(Object transformation records)
= Beginning of Section =

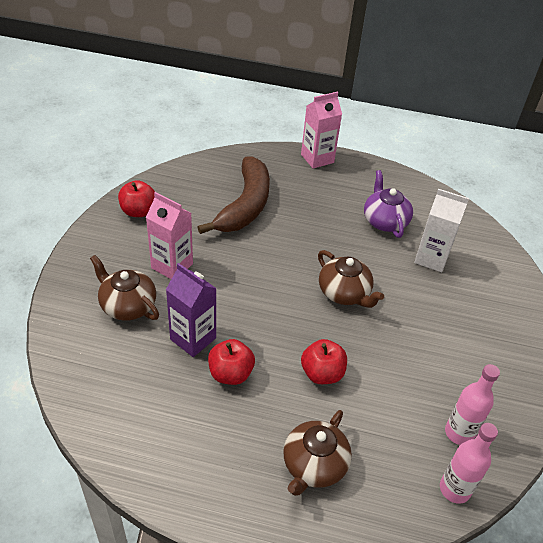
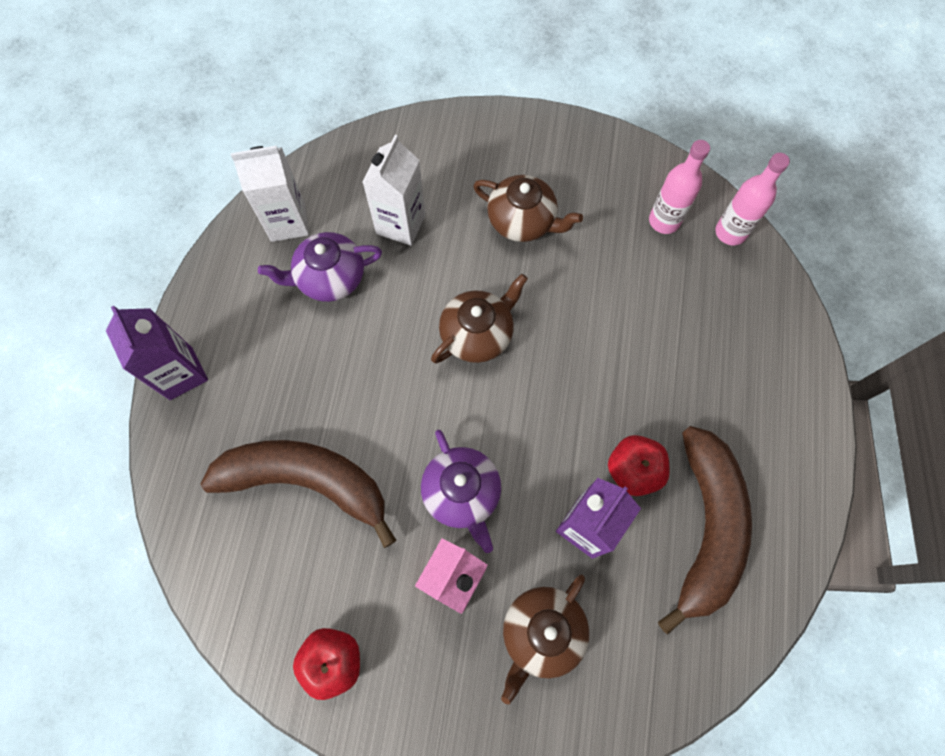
camera: 90 degrees left, 25 degrees up
(178, 415) = (706, 527): none -> brown banana
(227, 274) = (462, 493): none -> purple teapot
(314, 465) = (735, 368): brown teapot -> brown teapot (523, 221)
(317, 158) = (181, 373): pink carton -> purple carton
(322, 373) = (612, 361): red apple -> none
(425, 204) = (288, 222): none -> white carton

= End of Section =

Report back each line of the entries that holds the string "teapot".

OUTPUT FOR THIS EXERCISE:
(227, 274) = (462, 493): none -> purple teapot
(314, 465) = (735, 368): brown teapot -> brown teapot (523, 221)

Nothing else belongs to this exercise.